* WHAT TO DO *
Copy each line below in which the word "cone" occurs.

* DATA RECORDS *
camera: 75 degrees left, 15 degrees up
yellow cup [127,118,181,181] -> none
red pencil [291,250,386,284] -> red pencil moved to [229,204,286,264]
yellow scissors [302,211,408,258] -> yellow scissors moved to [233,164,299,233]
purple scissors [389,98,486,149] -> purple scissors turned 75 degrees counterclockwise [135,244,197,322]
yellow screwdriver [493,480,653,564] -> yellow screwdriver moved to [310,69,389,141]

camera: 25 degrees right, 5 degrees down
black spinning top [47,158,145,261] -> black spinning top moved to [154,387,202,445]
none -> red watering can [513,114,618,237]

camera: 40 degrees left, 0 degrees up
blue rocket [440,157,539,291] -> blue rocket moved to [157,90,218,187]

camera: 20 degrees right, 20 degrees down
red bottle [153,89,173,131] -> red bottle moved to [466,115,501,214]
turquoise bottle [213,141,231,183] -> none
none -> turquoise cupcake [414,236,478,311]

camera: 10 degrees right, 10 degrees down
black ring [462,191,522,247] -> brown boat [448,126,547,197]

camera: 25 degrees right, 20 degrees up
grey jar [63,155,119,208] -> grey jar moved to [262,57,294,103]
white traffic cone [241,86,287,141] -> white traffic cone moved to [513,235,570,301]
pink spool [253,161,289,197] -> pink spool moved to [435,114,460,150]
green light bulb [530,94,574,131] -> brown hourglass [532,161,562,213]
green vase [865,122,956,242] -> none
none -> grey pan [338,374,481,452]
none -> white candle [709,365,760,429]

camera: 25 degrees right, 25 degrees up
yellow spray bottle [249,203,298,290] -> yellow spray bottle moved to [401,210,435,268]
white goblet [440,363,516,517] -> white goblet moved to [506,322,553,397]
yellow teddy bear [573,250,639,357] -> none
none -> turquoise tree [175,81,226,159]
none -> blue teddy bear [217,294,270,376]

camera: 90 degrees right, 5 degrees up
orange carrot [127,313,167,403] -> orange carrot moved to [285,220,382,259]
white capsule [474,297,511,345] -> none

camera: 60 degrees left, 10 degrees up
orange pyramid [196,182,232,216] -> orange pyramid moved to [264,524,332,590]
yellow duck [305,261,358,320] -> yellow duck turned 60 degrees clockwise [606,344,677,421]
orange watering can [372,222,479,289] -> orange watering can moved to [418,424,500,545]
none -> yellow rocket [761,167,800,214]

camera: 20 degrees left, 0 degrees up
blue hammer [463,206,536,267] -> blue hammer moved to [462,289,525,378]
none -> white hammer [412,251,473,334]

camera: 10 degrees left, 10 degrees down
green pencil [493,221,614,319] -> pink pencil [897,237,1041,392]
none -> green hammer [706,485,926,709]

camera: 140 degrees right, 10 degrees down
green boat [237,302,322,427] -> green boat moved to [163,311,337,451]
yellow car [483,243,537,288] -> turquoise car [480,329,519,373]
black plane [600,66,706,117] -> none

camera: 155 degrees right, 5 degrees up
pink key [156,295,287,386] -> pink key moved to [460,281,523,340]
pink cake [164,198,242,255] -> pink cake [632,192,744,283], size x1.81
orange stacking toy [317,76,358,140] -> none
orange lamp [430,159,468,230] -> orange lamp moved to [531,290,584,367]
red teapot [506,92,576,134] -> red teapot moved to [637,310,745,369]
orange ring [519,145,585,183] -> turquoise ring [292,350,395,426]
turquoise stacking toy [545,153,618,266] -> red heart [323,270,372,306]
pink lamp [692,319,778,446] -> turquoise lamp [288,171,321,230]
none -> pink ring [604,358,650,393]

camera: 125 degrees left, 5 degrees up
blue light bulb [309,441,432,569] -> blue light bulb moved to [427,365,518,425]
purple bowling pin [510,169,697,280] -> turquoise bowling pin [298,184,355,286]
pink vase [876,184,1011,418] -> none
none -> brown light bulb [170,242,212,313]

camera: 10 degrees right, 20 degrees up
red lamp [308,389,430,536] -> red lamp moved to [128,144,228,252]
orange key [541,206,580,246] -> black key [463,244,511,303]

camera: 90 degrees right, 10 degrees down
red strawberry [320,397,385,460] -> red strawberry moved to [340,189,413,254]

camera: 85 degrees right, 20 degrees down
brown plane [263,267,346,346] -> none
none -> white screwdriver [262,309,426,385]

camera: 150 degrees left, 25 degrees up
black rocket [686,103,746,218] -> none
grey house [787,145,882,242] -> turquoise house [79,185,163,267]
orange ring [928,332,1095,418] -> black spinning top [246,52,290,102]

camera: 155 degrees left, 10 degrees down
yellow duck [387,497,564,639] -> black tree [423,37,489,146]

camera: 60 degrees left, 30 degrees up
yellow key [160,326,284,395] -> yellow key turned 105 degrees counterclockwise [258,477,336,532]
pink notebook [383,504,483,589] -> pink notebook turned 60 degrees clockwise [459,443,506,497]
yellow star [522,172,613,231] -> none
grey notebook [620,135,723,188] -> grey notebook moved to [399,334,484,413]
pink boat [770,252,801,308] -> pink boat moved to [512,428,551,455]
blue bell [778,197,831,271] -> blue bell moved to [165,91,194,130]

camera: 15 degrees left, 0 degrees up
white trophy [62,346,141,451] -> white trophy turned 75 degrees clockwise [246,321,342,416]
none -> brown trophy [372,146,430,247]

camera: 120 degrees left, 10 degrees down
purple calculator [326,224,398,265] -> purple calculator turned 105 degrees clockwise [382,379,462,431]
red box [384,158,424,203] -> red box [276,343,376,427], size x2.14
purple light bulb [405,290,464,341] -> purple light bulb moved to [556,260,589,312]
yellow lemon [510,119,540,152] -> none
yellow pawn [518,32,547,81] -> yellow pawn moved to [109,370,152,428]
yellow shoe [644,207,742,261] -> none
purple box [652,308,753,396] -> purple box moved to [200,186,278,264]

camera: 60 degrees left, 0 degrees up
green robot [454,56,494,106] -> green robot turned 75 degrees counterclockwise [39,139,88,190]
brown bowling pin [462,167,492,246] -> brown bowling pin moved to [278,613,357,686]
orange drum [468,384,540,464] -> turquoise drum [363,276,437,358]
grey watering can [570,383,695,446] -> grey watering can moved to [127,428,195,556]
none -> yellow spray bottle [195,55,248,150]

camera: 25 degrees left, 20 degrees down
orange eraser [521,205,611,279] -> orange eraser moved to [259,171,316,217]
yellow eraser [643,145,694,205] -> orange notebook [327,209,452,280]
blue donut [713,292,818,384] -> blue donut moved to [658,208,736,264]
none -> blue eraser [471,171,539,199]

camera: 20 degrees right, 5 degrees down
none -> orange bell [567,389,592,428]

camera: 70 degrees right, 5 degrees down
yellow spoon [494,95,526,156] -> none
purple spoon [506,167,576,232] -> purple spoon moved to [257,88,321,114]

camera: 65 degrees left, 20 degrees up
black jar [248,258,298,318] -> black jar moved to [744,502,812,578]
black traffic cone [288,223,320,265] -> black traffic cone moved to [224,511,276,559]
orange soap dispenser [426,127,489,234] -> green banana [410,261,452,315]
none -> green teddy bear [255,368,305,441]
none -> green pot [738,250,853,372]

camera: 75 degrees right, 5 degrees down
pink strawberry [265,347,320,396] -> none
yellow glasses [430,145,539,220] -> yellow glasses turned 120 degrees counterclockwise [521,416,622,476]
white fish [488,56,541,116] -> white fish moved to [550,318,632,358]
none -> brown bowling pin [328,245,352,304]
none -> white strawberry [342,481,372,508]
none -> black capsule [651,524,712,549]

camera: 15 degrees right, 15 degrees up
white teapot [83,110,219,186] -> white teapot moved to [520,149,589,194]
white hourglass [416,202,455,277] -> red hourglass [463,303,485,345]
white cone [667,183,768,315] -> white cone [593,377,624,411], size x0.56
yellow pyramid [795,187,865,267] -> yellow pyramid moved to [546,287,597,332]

* EXPECTED OUTPUT *
white traffic cone [241,86,287,141] -> white traffic cone moved to [513,235,570,301]
black traffic cone [288,223,320,265] -> black traffic cone moved to [224,511,276,559]
white cone [667,183,768,315] -> white cone [593,377,624,411], size x0.56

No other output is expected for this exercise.